To-do item
Which lines of the entries below run from the one holding "(546, 343) = (583, 320): none -> red boat" to the one holding "(588, 615) = (931, 402): white", inclusive? Set down exactly those lines and no others.

Study material
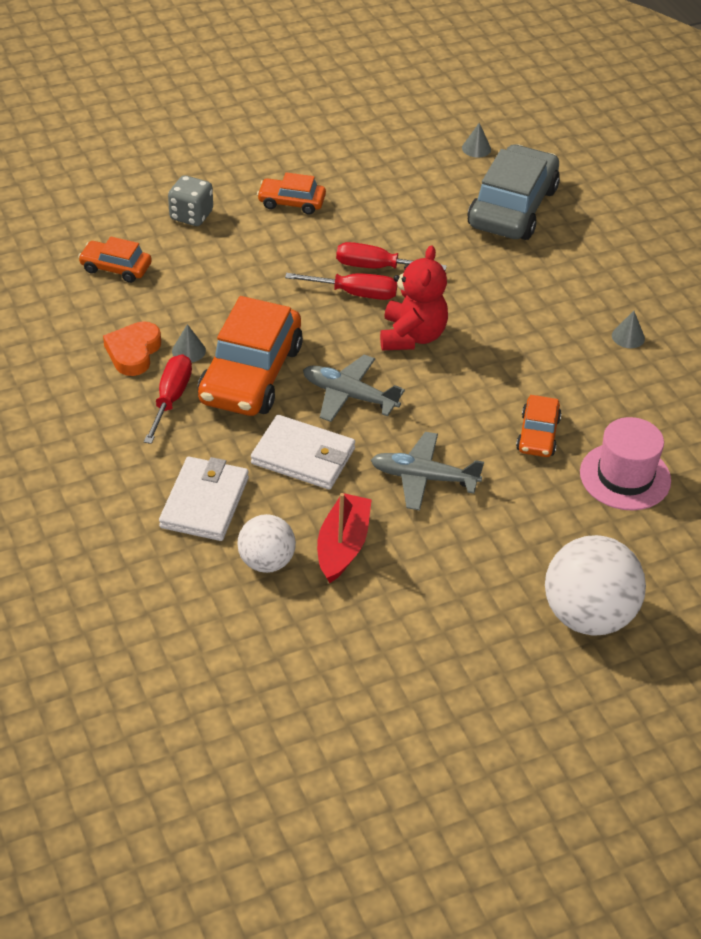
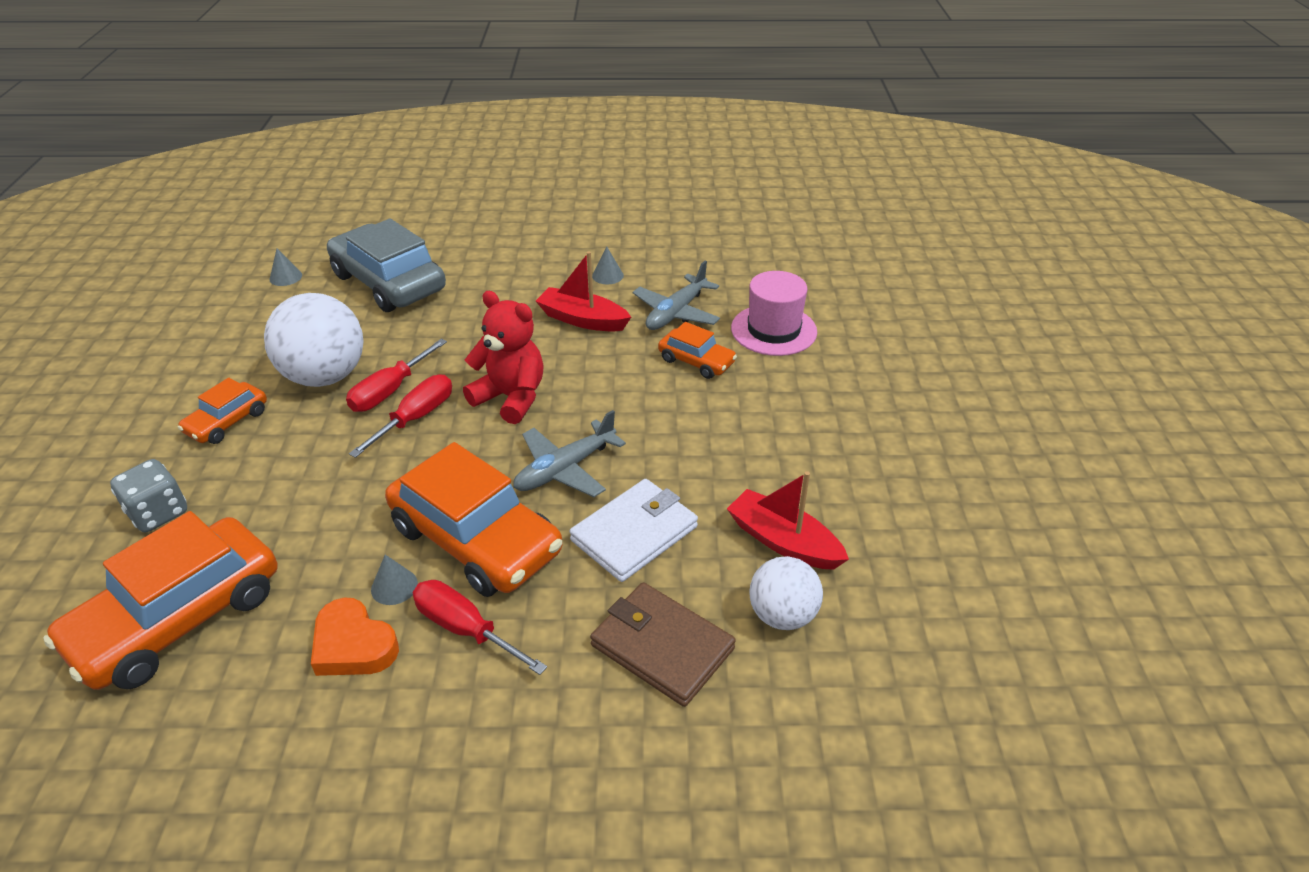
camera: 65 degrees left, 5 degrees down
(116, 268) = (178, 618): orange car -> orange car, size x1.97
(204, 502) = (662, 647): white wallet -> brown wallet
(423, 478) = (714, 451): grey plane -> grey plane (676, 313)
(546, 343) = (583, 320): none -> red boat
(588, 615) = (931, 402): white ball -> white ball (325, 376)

* * *

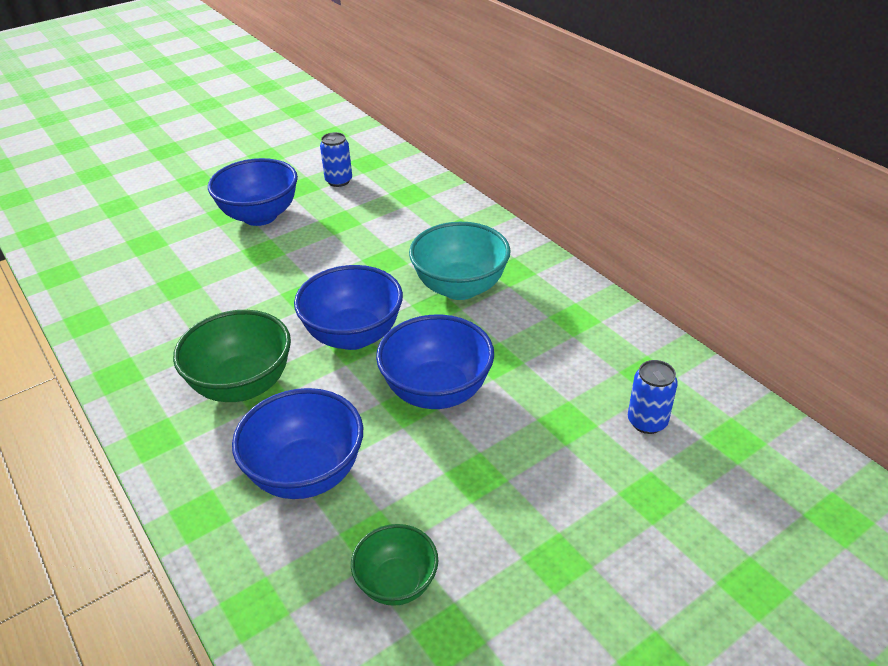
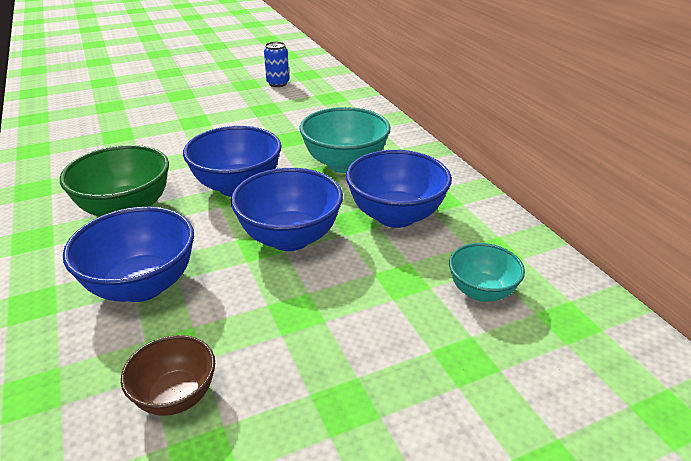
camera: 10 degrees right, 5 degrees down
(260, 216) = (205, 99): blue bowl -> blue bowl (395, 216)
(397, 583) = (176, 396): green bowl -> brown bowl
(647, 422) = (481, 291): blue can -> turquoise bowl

Solution
(546, 343) = (583, 320): none -> red boat
(588, 615) = (931, 402): white ball -> white ball (325, 376)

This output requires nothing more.